Segment Open
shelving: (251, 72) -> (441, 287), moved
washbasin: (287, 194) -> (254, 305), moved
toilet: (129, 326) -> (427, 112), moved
Segment Closed
Segment Open
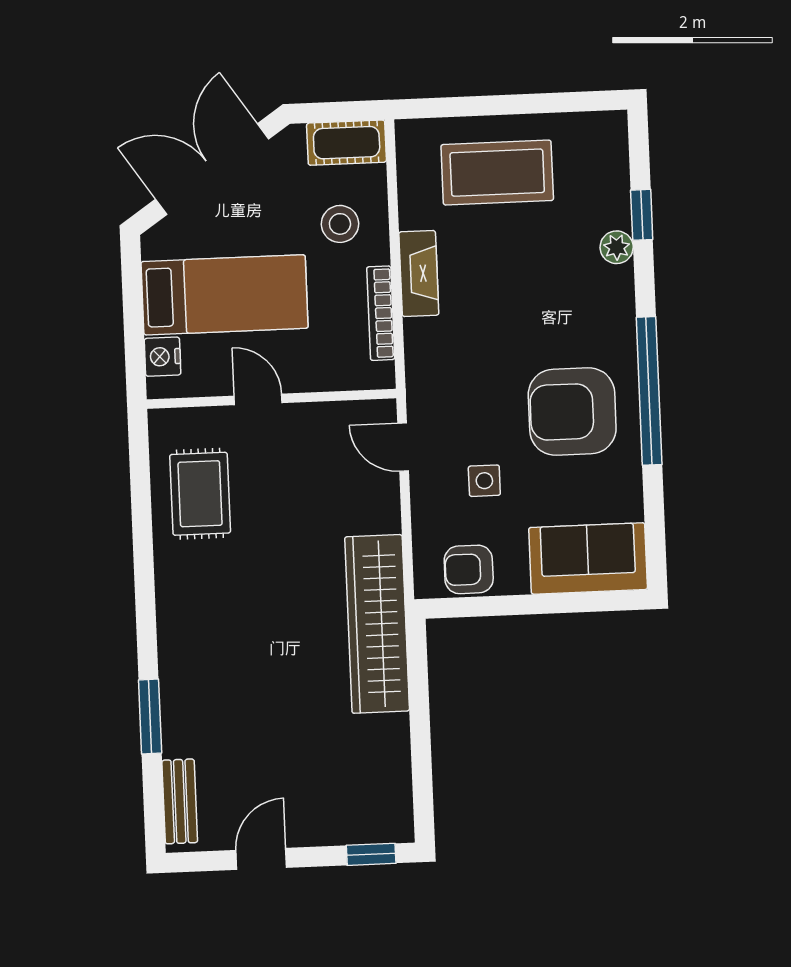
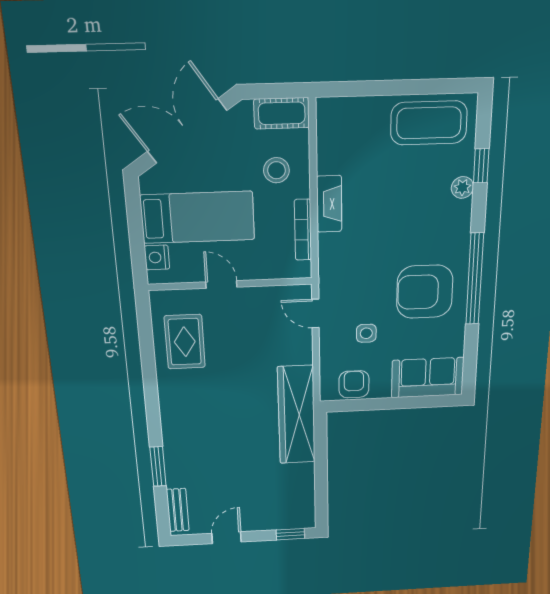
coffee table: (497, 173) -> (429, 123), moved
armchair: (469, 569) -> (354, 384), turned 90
Segment Closed
Segment Open
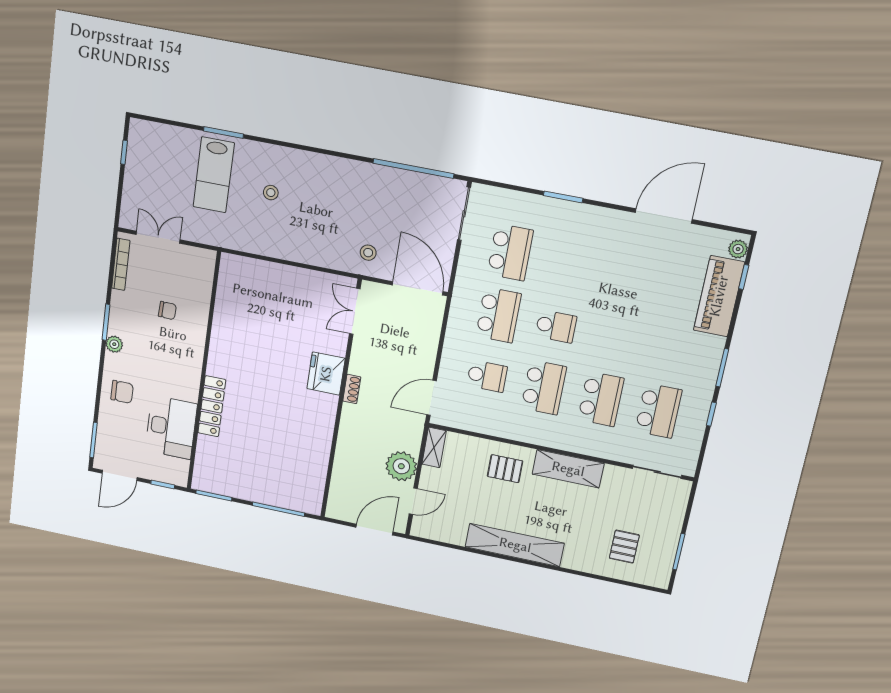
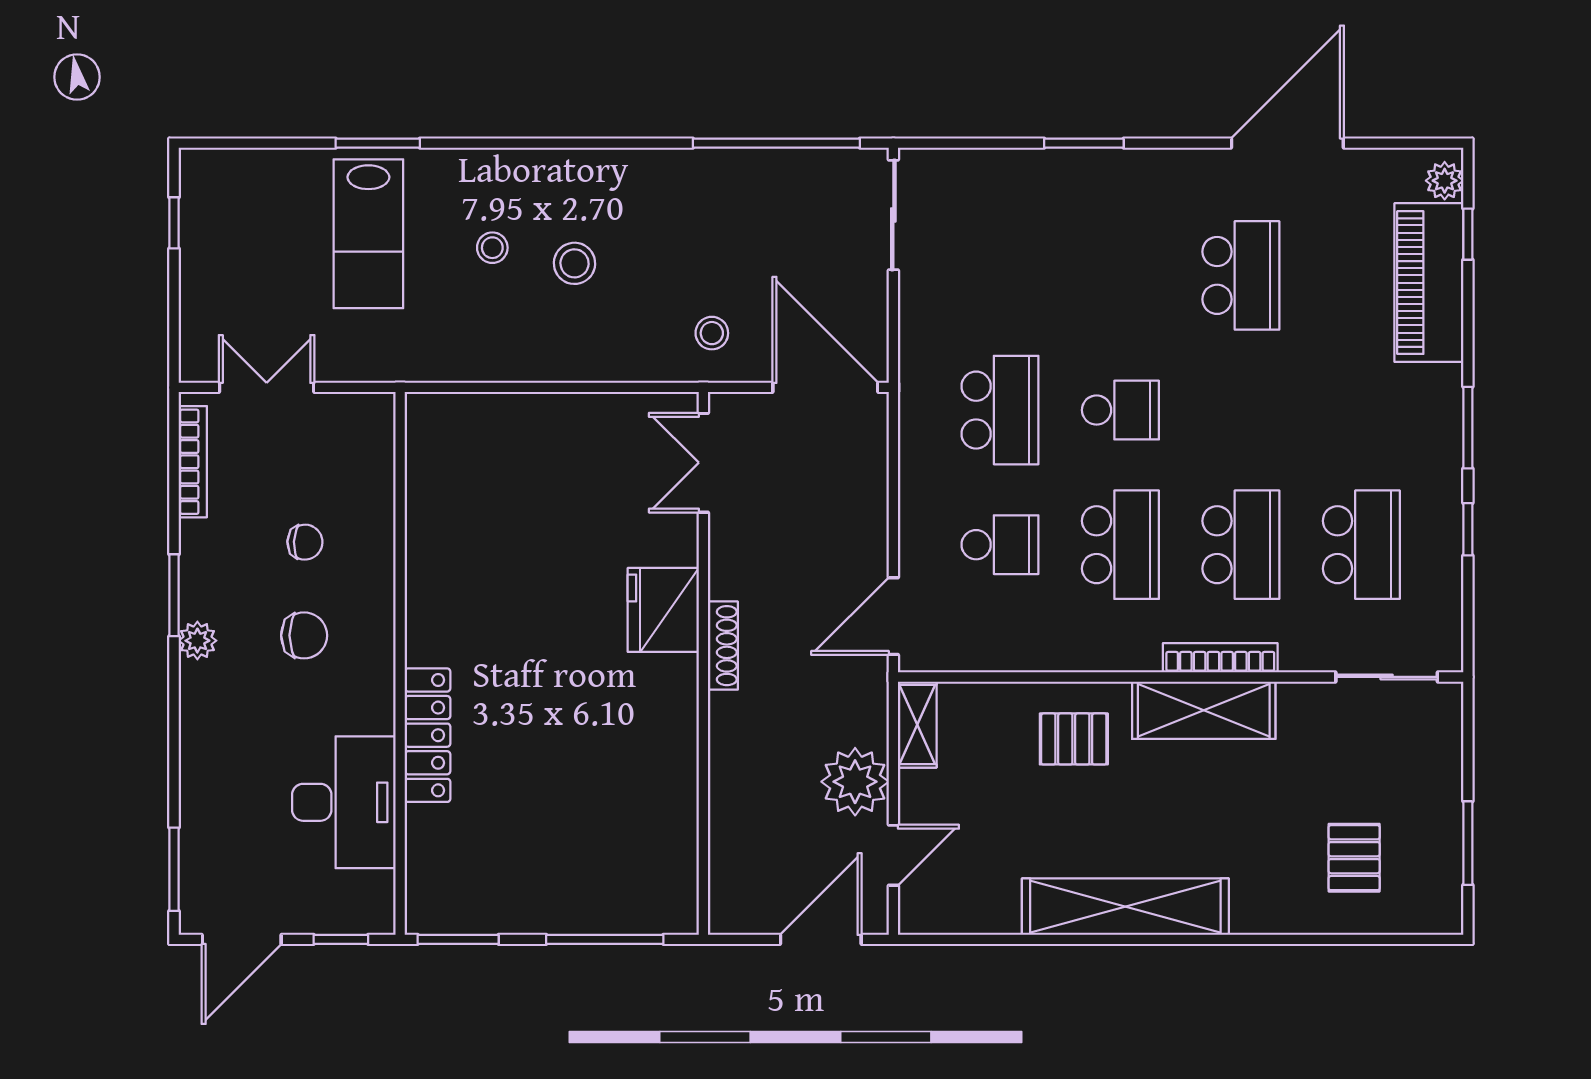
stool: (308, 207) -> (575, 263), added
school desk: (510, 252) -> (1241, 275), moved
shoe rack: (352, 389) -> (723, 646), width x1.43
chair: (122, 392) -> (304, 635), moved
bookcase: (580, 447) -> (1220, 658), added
Segment Closed
Exercise details →
What you return should be exactly the lines above, starting at the one with "washbasin: (287, 194) -> (254, 305), moved" and ending at the one with "toilet: (129, 326) -> (427, 112), moved", and nothing else.

Task solution →
washbasin: (287, 194) -> (254, 305), moved
toilet: (129, 326) -> (427, 112), moved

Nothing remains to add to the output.